## BRIEF
Take the material below and reproduce, word for word, only the lines from the line with "(407, 345) = (582, 226): red" through the line with "(497, 202) = (606, 272): none".

## SOURCE DATA
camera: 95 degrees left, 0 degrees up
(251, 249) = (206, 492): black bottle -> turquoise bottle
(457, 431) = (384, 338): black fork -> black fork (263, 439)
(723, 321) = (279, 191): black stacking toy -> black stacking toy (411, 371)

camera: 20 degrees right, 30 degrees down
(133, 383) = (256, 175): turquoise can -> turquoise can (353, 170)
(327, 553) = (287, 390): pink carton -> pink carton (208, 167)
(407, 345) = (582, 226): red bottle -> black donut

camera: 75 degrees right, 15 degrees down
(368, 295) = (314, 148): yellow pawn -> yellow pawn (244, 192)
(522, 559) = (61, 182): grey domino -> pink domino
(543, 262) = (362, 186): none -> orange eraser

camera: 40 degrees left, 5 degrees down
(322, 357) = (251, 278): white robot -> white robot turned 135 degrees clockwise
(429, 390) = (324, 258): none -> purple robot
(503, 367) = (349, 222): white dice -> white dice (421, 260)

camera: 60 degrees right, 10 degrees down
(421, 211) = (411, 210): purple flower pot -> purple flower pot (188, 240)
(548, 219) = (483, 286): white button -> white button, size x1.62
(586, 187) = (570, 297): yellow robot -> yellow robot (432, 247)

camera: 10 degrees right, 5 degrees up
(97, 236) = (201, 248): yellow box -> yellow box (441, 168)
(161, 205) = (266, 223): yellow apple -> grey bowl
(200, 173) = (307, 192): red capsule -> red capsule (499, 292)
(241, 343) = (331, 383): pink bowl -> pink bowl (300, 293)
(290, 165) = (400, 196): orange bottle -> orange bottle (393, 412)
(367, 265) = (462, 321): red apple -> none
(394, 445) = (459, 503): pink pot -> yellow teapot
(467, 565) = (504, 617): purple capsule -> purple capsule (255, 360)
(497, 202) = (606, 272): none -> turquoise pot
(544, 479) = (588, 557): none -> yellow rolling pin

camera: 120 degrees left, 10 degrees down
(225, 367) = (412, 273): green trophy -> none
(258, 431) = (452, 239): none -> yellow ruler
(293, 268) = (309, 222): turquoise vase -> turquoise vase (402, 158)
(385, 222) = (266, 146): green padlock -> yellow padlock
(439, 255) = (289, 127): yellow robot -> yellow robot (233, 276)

## YOUR RESPONSE
(407, 345) = (582, 226): red bottle -> black donut

camera: 75 degrees right, 15 degrees down
(368, 295) = (314, 148): yellow pawn -> yellow pawn (244, 192)
(522, 559) = (61, 182): grey domino -> pink domino
(543, 262) = (362, 186): none -> orange eraser

camera: 40 degrees left, 5 degrees down
(322, 357) = (251, 278): white robot -> white robot turned 135 degrees clockwise
(429, 390) = (324, 258): none -> purple robot
(503, 367) = (349, 222): white dice -> white dice (421, 260)

camera: 60 degrees right, 10 degrees down
(421, 211) = (411, 210): purple flower pot -> purple flower pot (188, 240)
(548, 219) = (483, 286): white button -> white button, size x1.62
(586, 187) = (570, 297): yellow robot -> yellow robot (432, 247)

camera: 10 degrees right, 5 degrees up
(97, 236) = (201, 248): yellow box -> yellow box (441, 168)
(161, 205) = (266, 223): yellow apple -> grey bowl
(200, 173) = (307, 192): red capsule -> red capsule (499, 292)
(241, 343) = (331, 383): pink bowl -> pink bowl (300, 293)
(290, 165) = (400, 196): orange bottle -> orange bottle (393, 412)
(367, 265) = (462, 321): red apple -> none
(394, 445) = (459, 503): pink pot -> yellow teapot
(467, 565) = (504, 617): purple capsule -> purple capsule (255, 360)
(497, 202) = (606, 272): none -> turquoise pot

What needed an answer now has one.